DIRECTIONS. Nothing but the lines below from the one containing "black line: rotated" through the one containing "pink ellipse: moved 2 px left, 2 px up" should appear in the answer, exact and without pictures.

EXERCISE INPUT.
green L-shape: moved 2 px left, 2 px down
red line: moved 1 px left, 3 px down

--

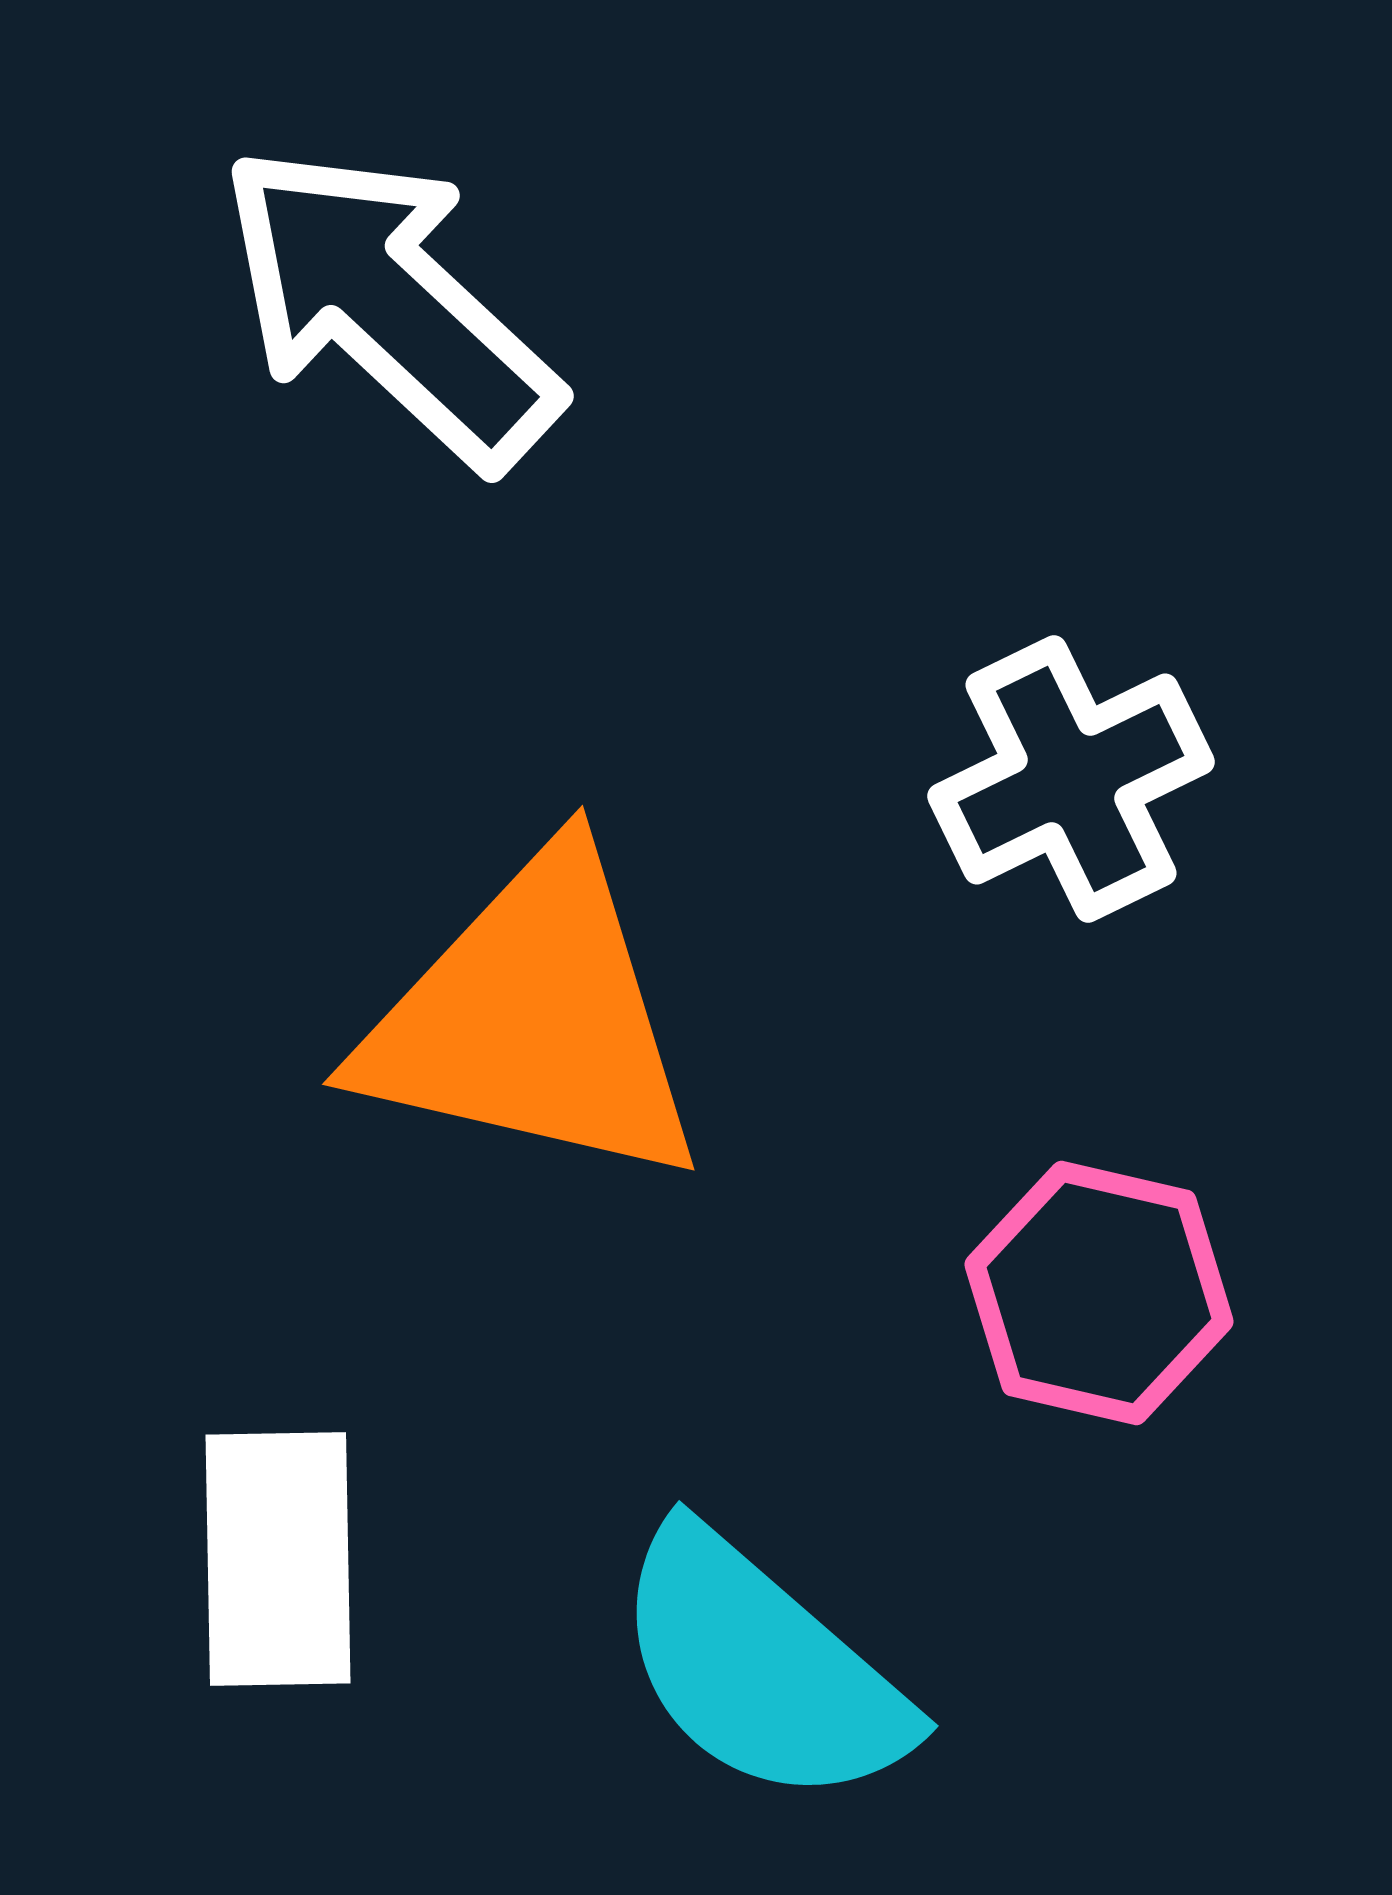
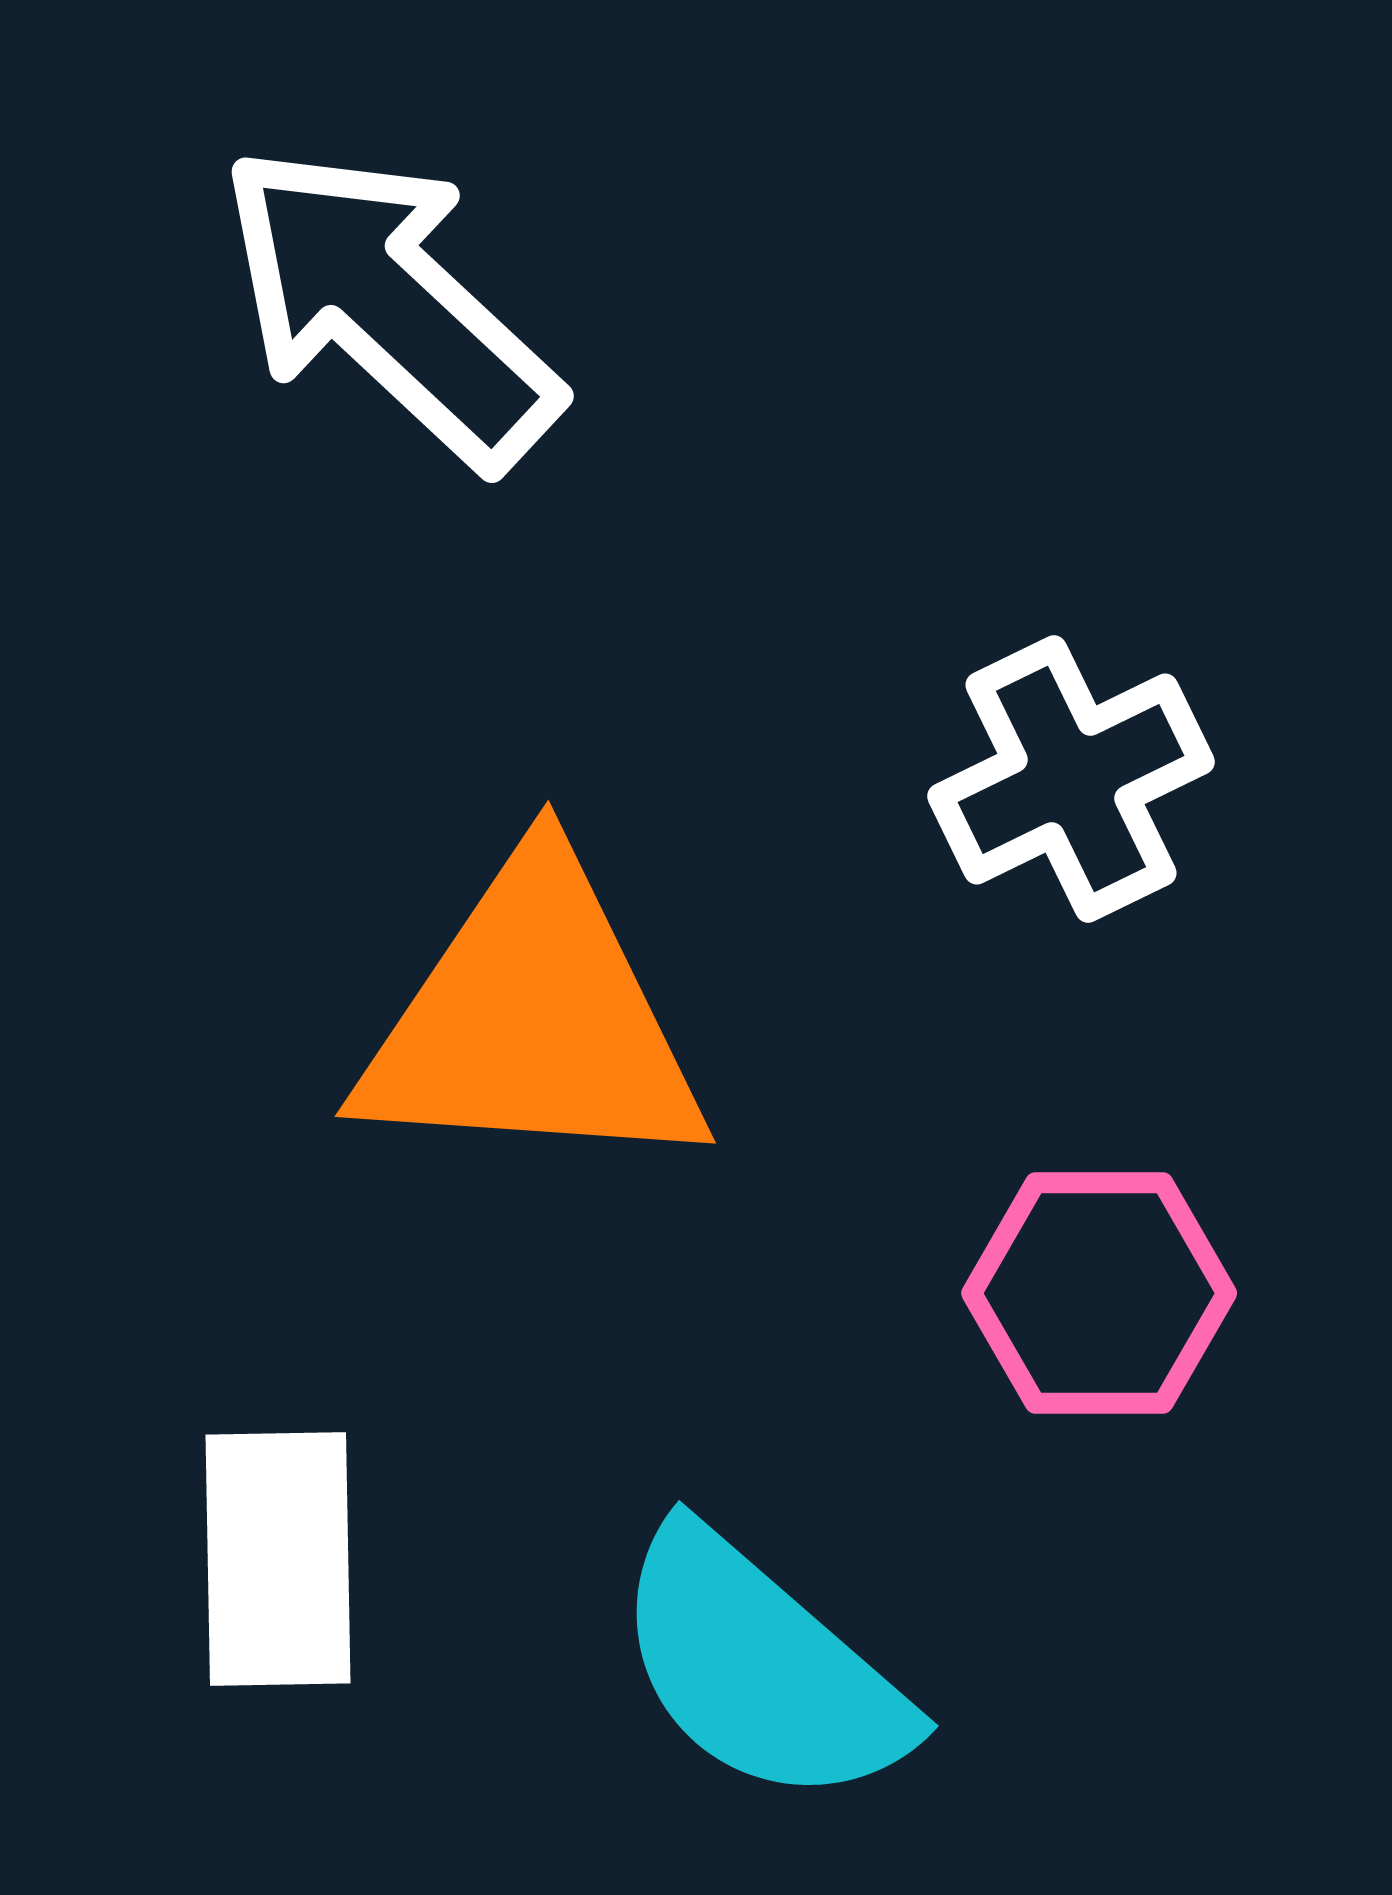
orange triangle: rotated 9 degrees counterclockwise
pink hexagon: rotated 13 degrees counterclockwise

==

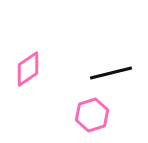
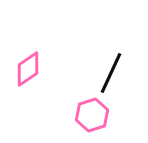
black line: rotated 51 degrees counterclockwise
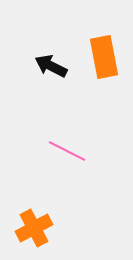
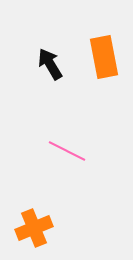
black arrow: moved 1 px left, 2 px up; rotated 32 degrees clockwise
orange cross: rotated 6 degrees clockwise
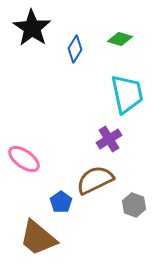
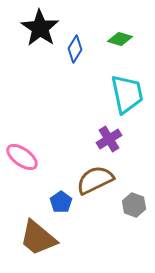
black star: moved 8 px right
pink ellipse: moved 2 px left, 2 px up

RESULT.
black line: rotated 51 degrees counterclockwise
black arrow: moved 1 px left, 2 px up; rotated 32 degrees clockwise
orange cross: rotated 6 degrees clockwise
black star: moved 8 px right
pink ellipse: moved 2 px left, 2 px up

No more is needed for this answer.